=== Given data ===

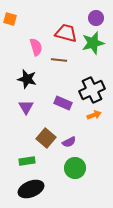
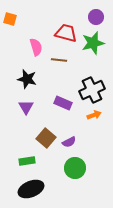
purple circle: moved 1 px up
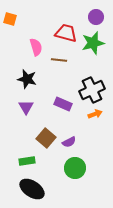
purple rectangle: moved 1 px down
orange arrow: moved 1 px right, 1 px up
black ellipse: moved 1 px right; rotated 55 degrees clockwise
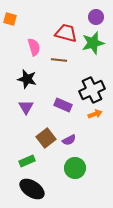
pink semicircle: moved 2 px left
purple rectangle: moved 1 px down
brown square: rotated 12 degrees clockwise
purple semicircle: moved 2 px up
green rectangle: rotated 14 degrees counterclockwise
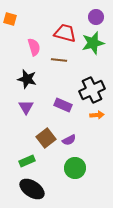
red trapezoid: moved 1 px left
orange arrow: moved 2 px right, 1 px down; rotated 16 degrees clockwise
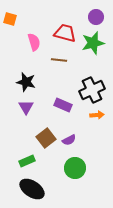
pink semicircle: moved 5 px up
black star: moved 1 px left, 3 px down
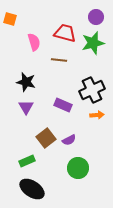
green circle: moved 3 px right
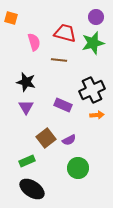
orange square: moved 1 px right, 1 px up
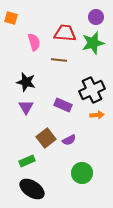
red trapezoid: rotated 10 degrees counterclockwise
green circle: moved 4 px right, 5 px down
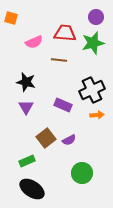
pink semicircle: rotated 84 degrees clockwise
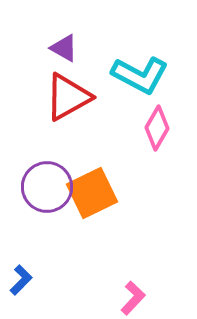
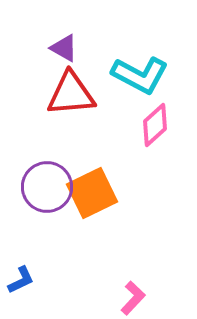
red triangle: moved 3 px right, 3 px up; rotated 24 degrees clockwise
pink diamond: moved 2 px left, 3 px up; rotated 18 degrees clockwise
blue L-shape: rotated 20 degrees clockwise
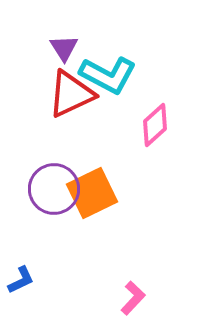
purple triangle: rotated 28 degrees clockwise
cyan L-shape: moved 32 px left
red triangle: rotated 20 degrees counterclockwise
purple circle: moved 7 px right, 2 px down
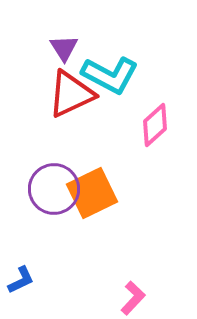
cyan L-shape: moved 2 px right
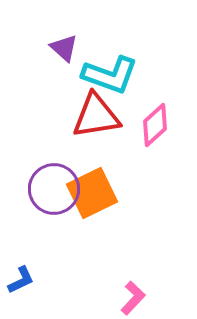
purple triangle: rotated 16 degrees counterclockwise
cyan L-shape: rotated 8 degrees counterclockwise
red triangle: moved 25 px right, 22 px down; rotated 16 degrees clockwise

===
=== Given data ===

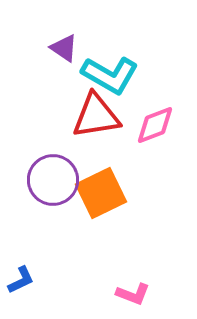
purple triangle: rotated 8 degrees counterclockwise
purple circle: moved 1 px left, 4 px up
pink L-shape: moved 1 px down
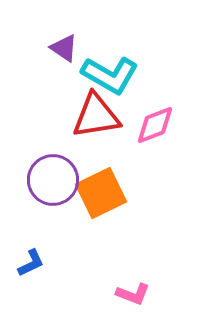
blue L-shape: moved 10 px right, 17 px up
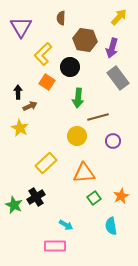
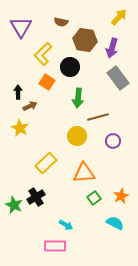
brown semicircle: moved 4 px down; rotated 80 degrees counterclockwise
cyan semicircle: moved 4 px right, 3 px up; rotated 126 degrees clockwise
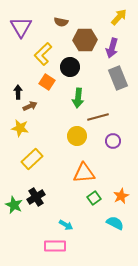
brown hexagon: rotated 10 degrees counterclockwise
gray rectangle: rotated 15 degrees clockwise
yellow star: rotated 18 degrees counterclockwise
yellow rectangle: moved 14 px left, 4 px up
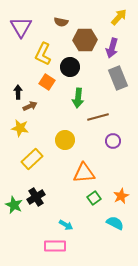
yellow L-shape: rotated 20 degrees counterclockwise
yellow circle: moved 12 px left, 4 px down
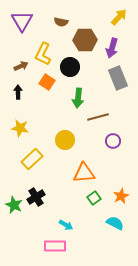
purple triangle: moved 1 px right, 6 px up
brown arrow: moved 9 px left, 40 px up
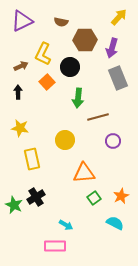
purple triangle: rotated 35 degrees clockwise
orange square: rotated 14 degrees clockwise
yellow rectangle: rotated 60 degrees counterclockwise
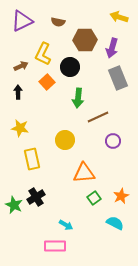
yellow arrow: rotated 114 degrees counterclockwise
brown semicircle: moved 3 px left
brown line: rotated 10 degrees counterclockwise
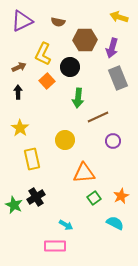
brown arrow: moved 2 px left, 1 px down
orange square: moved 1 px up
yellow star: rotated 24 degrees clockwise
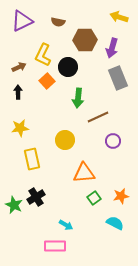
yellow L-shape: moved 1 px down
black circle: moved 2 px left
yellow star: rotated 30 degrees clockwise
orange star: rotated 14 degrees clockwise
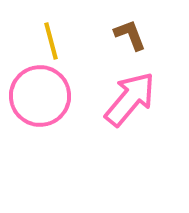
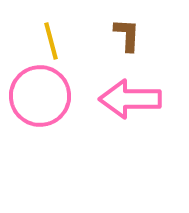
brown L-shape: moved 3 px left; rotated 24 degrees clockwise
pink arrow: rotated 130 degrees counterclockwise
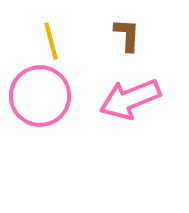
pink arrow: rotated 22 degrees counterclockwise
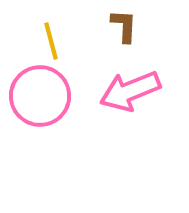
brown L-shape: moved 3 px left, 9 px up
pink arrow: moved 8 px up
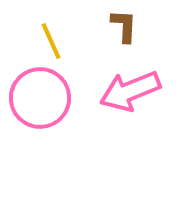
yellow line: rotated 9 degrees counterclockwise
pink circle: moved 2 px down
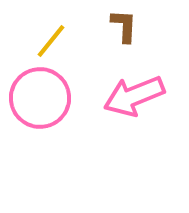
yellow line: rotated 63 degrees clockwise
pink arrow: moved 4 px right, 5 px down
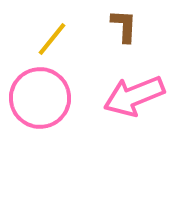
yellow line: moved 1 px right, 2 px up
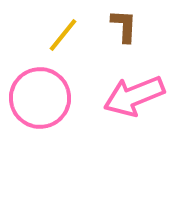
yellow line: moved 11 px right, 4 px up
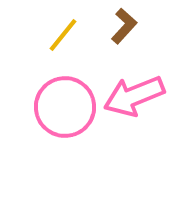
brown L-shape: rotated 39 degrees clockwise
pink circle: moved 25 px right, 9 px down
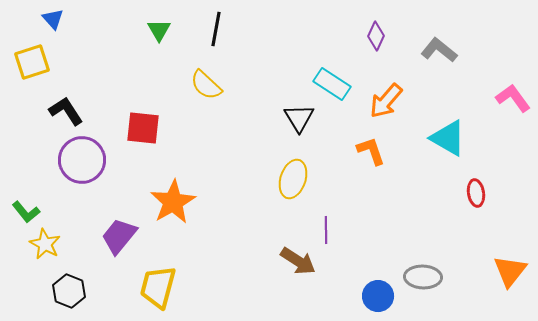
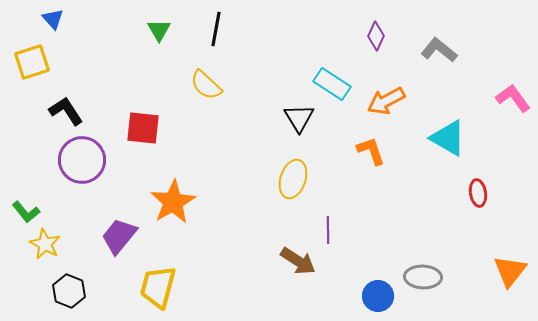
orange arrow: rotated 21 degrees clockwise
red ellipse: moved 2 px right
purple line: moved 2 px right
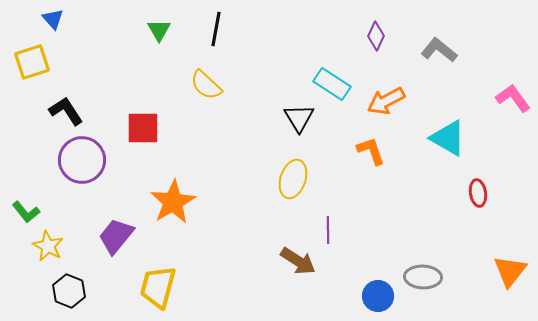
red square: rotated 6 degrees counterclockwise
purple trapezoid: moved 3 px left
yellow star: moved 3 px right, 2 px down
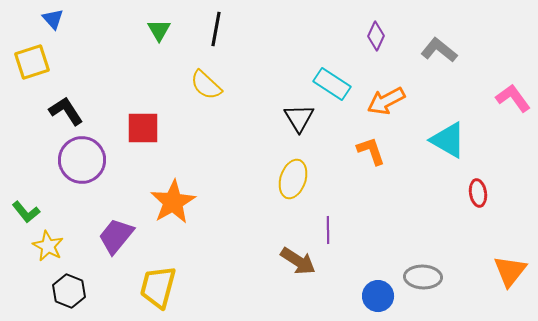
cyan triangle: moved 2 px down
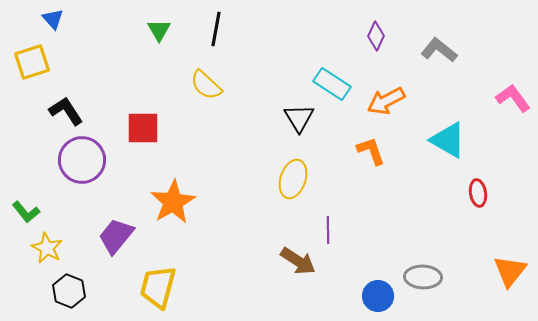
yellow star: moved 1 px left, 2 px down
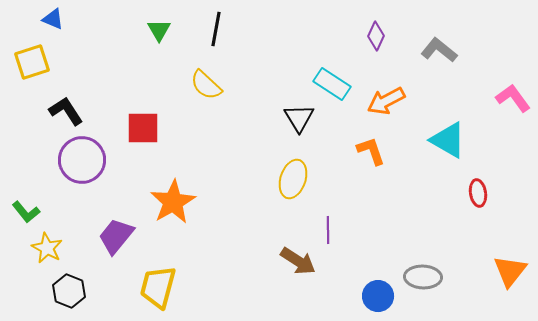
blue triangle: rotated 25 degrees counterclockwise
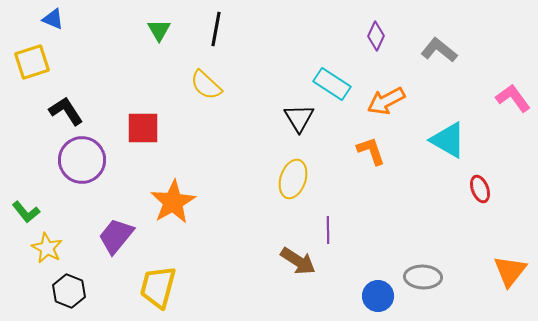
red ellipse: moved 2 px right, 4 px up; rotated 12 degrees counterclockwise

===
=== Given data ===

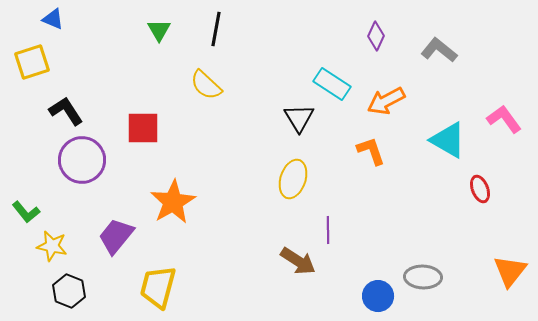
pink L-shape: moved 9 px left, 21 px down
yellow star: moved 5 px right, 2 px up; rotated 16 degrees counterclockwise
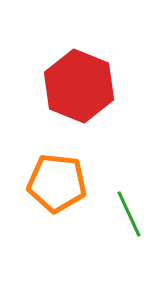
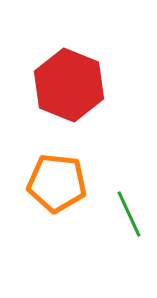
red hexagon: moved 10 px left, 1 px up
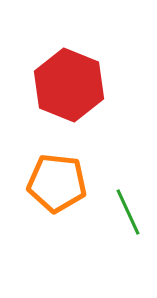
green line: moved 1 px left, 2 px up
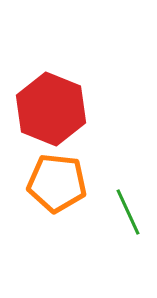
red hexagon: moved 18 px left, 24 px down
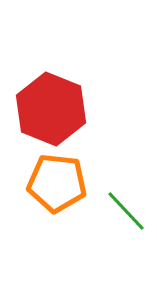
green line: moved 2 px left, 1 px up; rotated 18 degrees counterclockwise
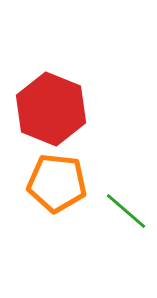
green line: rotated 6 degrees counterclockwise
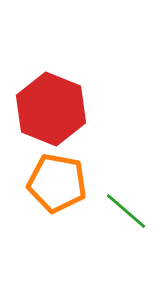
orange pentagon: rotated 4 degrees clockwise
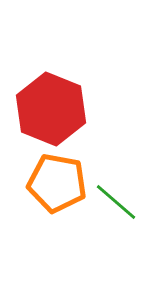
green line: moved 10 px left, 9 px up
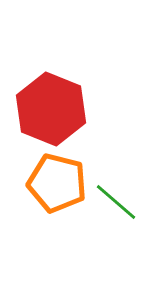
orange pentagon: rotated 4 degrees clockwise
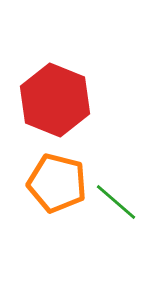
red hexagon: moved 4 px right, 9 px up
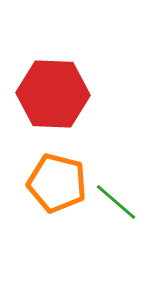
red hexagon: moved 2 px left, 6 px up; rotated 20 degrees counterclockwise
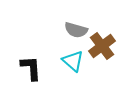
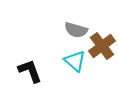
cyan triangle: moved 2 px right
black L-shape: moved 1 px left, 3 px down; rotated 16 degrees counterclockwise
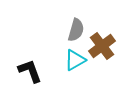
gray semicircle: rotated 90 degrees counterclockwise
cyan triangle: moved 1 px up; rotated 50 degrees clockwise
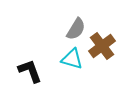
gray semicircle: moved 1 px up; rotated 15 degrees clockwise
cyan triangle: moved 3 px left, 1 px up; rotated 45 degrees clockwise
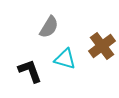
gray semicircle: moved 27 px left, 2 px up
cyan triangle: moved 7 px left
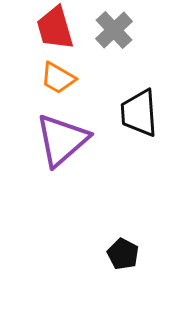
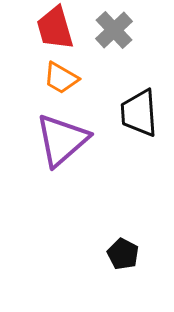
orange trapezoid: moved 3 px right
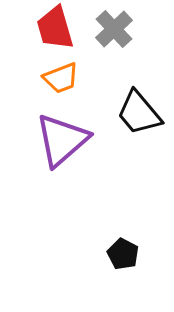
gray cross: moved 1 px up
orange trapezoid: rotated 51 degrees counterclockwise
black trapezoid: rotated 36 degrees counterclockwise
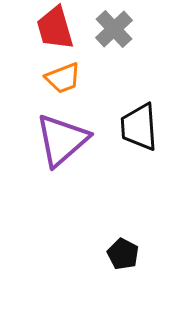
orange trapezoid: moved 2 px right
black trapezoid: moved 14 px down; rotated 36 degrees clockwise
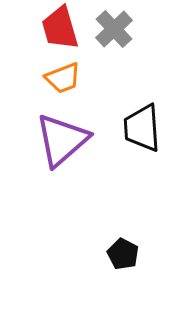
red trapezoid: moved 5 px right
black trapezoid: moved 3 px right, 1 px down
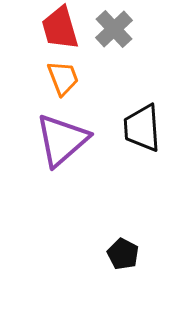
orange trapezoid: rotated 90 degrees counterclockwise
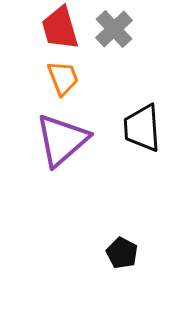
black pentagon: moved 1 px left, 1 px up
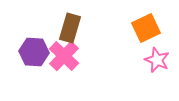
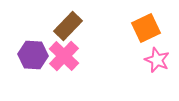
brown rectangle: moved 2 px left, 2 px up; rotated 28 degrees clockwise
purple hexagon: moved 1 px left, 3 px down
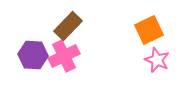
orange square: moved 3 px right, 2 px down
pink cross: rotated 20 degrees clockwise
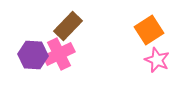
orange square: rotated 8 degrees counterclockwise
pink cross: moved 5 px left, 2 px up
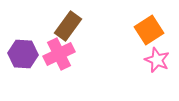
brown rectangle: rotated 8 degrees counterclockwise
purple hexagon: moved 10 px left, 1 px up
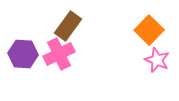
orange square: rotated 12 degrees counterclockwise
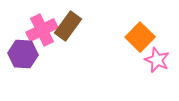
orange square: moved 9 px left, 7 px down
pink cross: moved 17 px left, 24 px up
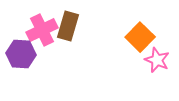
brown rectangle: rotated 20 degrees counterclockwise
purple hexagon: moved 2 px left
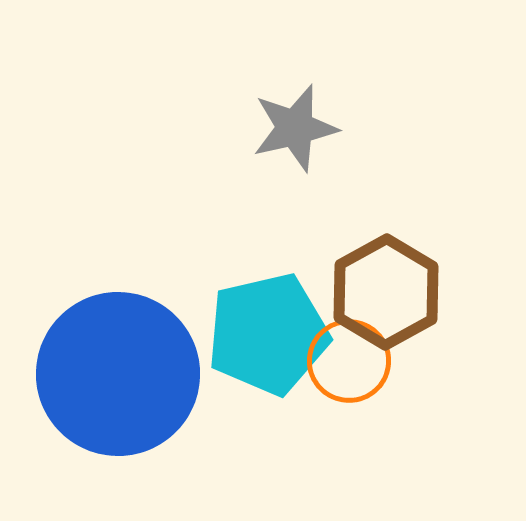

===

- Work required
Reproduce the item lines word for word, beginning at the line that contains "red trapezoid: moved 5 px right" and stopping after the line that contains "purple hexagon: moved 2 px left". Leave out the picture lines.

- Task answer
red trapezoid: moved 5 px right
black trapezoid: moved 3 px right, 1 px down
orange trapezoid: rotated 90 degrees counterclockwise
black pentagon: moved 1 px left, 1 px up
brown rectangle: moved 2 px left, 2 px up; rotated 28 degrees clockwise
purple hexagon: moved 1 px left, 3 px down
orange square: moved 3 px right, 2 px down
pink cross: rotated 20 degrees clockwise
orange square: rotated 8 degrees counterclockwise
pink cross: moved 5 px left, 2 px up
brown rectangle: rotated 8 degrees counterclockwise
purple hexagon: moved 10 px left, 1 px up
orange square: rotated 12 degrees counterclockwise
orange square: moved 9 px left, 7 px down
pink cross: moved 17 px left, 24 px up
brown rectangle: rotated 20 degrees counterclockwise
purple hexagon: moved 2 px left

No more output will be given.